**Instructions to follow**: Could you reproduce the lines below from the one with "orange arrow: (24, 185)" through the one with "red star: (33, 308) -> (115, 566), moved"? Keep both ends and add nothing.

-------- Recorded information

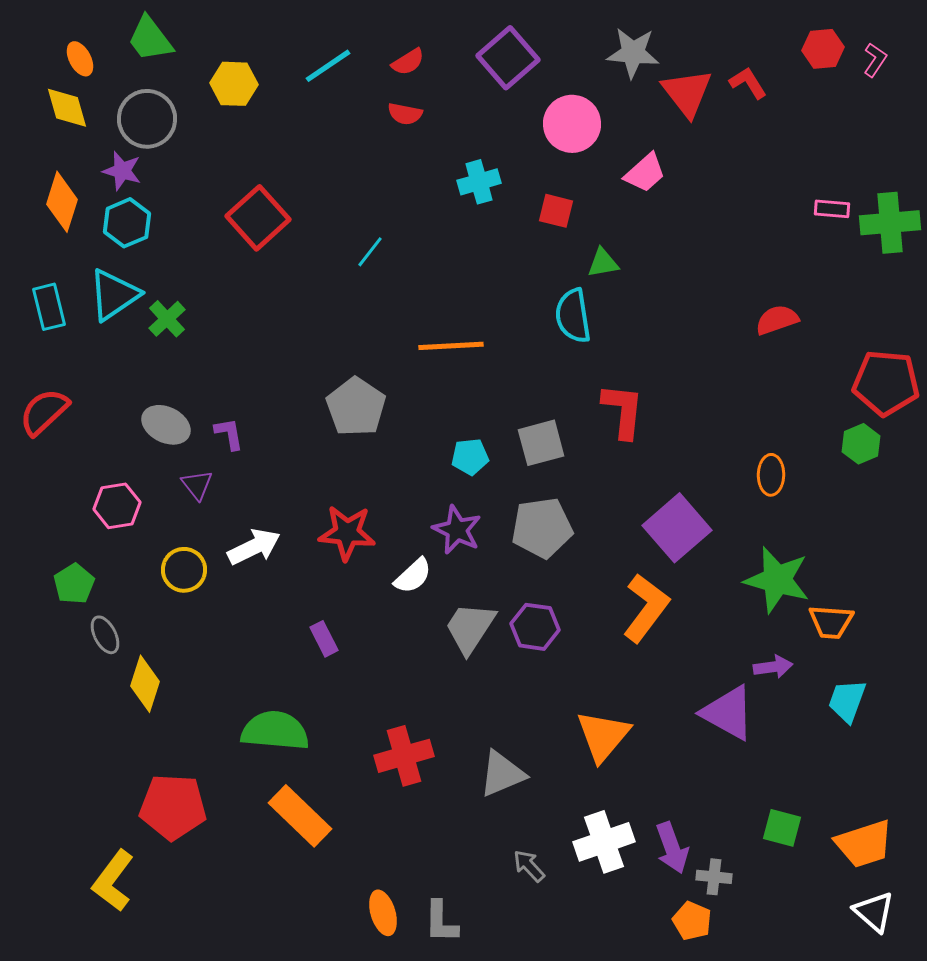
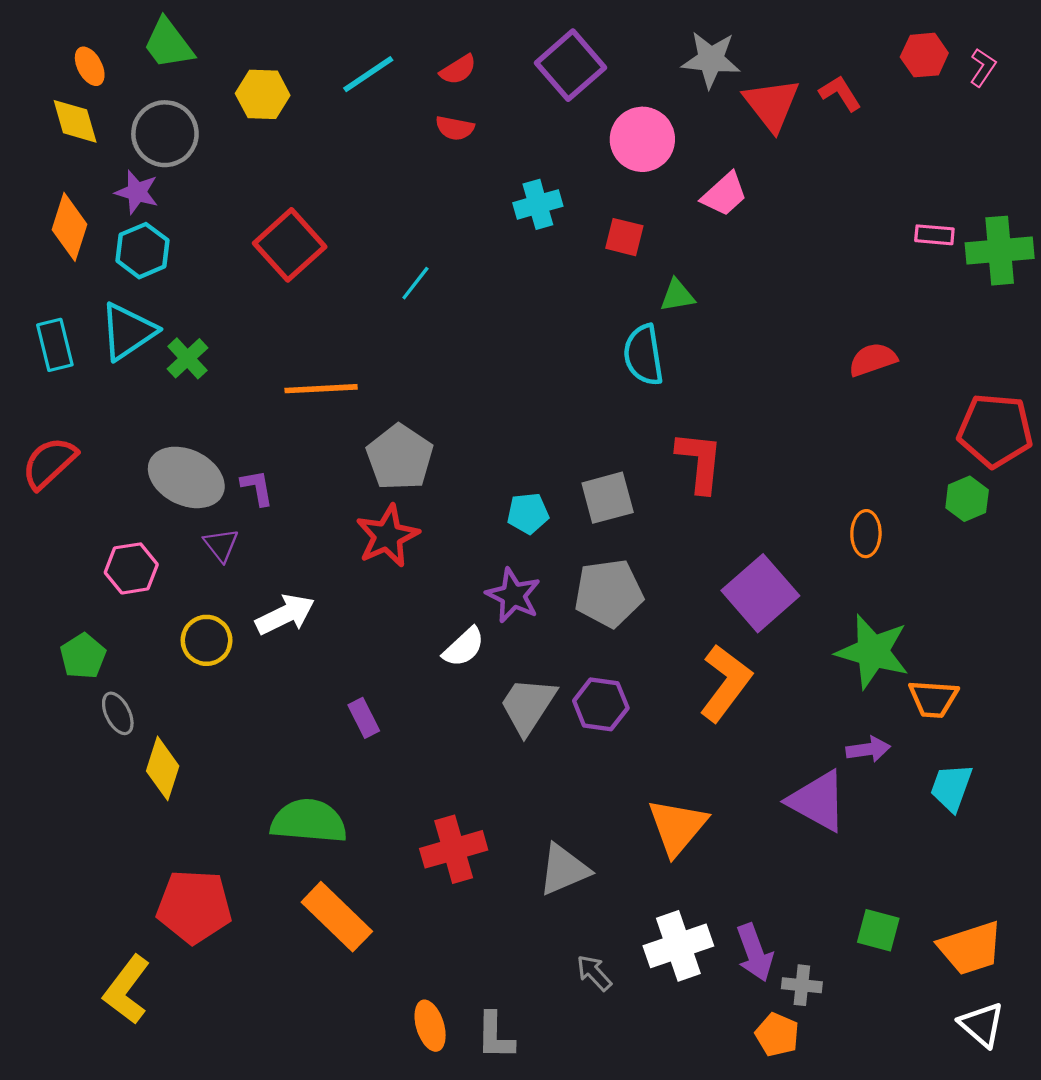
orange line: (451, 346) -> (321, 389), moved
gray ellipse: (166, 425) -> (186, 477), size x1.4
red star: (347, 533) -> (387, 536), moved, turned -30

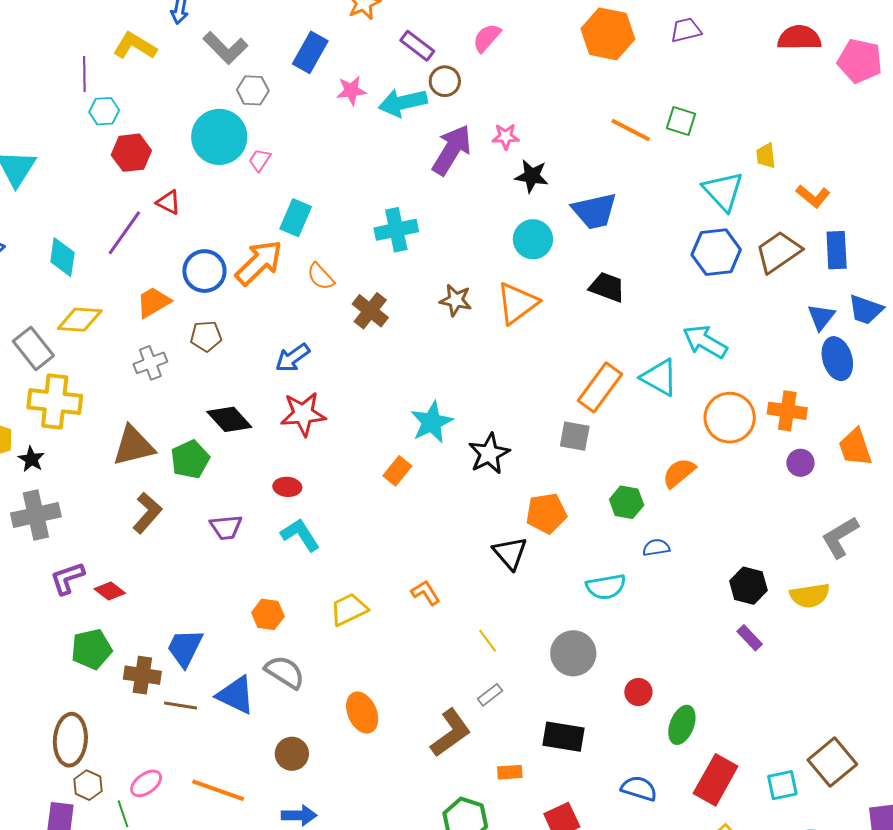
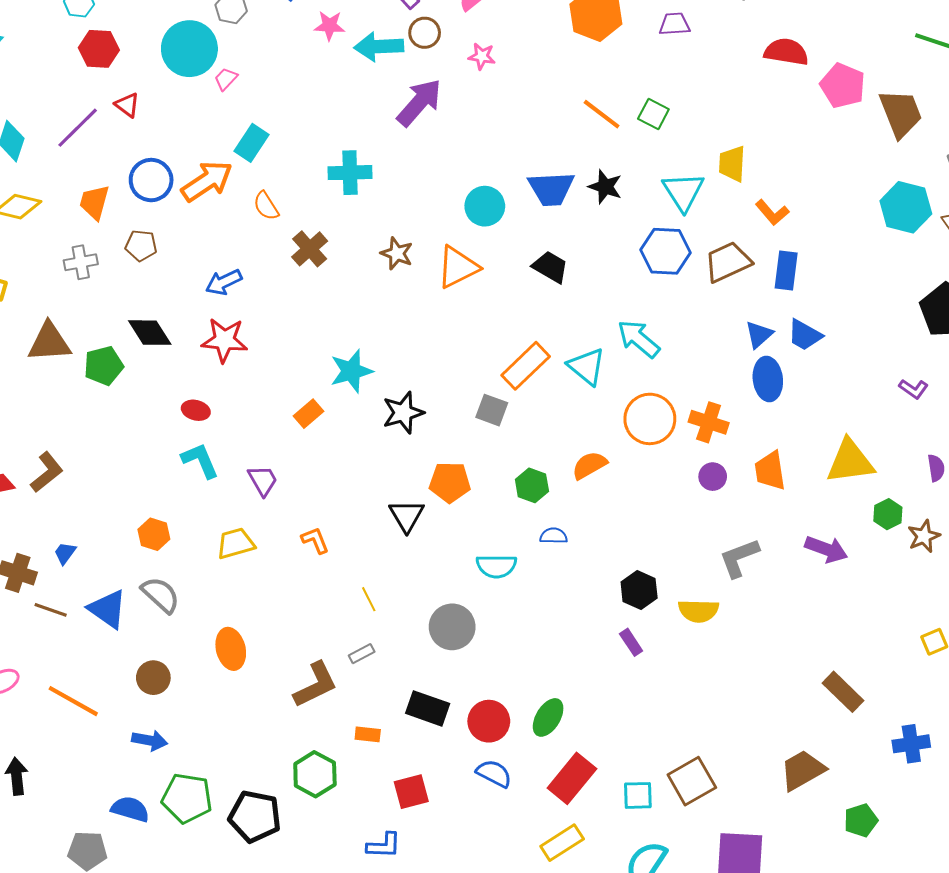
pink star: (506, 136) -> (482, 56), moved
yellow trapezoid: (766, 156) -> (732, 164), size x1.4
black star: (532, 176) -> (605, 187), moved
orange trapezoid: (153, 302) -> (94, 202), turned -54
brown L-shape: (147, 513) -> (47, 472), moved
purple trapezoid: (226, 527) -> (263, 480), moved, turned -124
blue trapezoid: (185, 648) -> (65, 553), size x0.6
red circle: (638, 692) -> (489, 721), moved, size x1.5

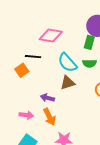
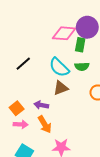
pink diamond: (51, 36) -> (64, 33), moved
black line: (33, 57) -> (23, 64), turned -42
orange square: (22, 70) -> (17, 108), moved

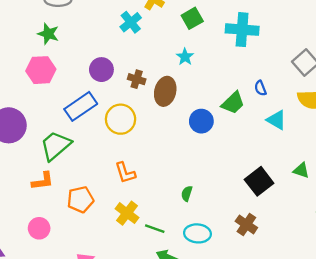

----------------
-------- Recorded information

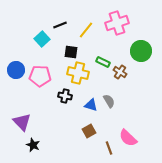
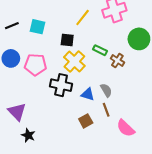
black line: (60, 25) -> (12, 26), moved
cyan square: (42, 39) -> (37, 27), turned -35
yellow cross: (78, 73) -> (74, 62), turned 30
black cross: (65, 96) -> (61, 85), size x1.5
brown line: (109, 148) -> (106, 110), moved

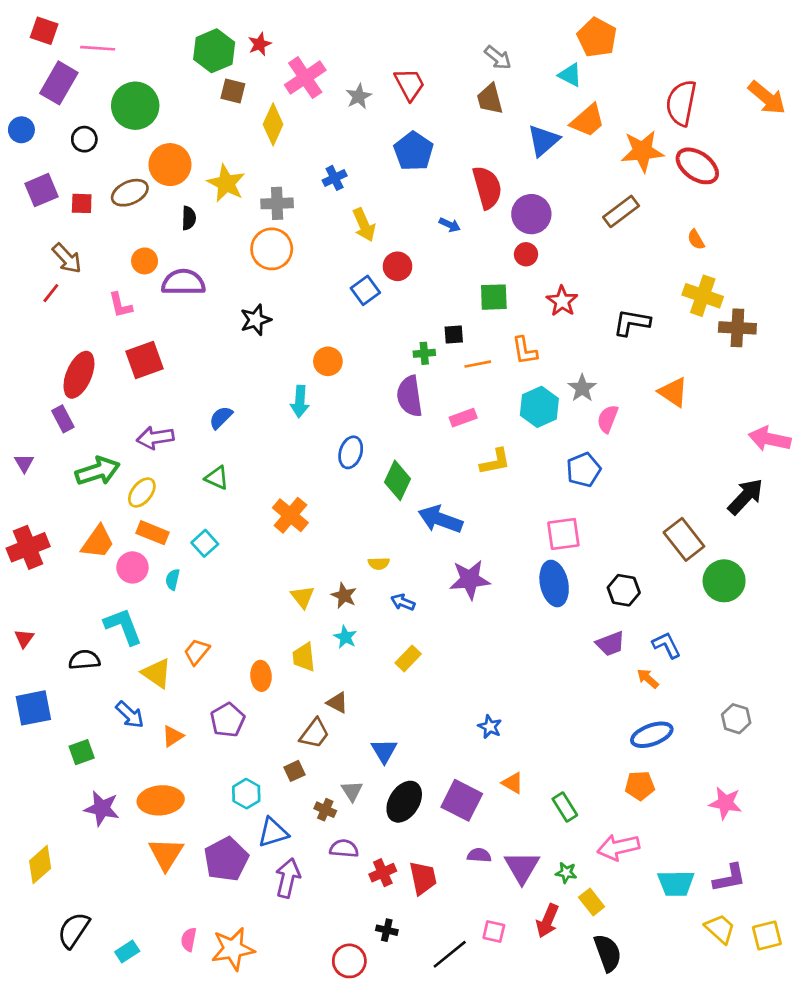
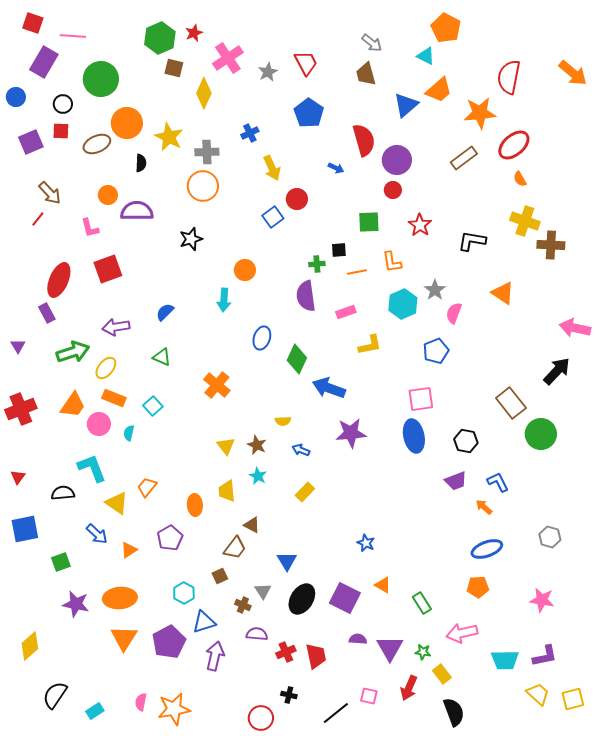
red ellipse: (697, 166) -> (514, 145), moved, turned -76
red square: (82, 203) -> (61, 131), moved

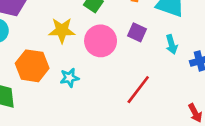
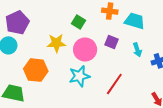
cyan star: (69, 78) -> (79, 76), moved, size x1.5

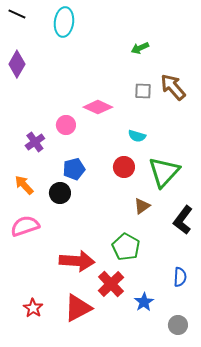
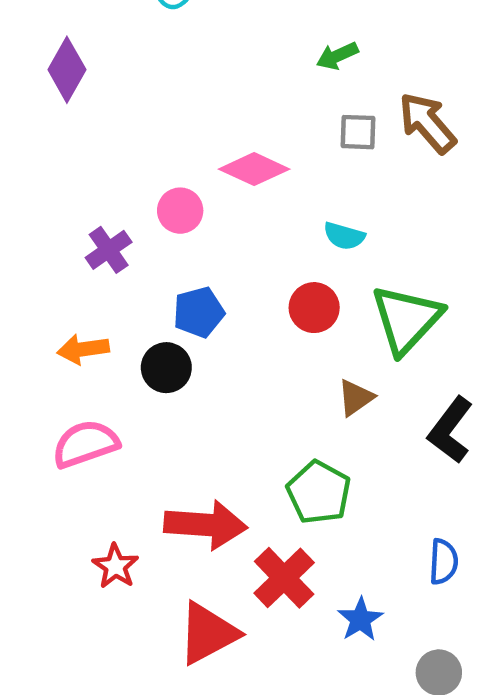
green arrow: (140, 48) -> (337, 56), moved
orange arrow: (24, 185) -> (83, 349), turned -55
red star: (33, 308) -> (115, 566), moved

----------------
-------- Recorded information

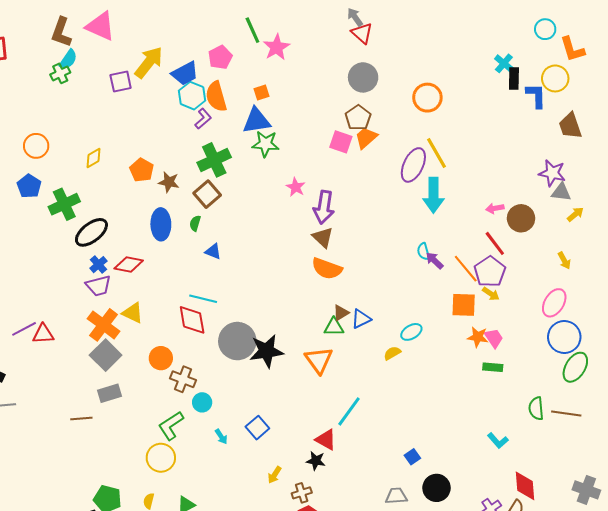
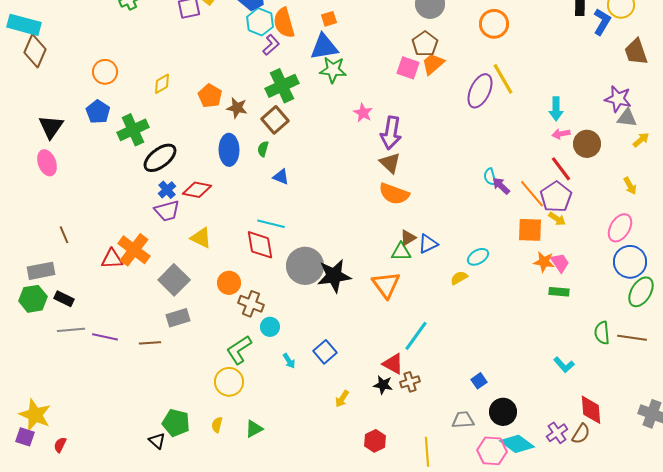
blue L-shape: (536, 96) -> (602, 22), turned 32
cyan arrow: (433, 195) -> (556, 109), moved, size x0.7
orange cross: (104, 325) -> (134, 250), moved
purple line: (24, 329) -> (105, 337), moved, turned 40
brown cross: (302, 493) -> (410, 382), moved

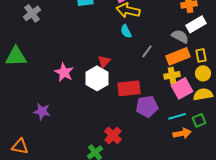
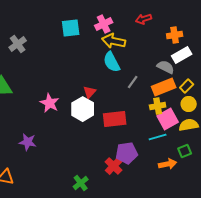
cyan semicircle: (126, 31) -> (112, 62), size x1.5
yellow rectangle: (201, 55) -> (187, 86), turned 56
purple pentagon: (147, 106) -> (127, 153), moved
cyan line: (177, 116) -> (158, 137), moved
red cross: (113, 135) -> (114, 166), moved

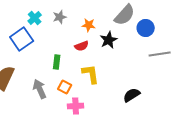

----------------

**Output of the exercise**:
orange arrow: (24, 185) -> (83, 349), turned -55
red star: (33, 308) -> (115, 566), moved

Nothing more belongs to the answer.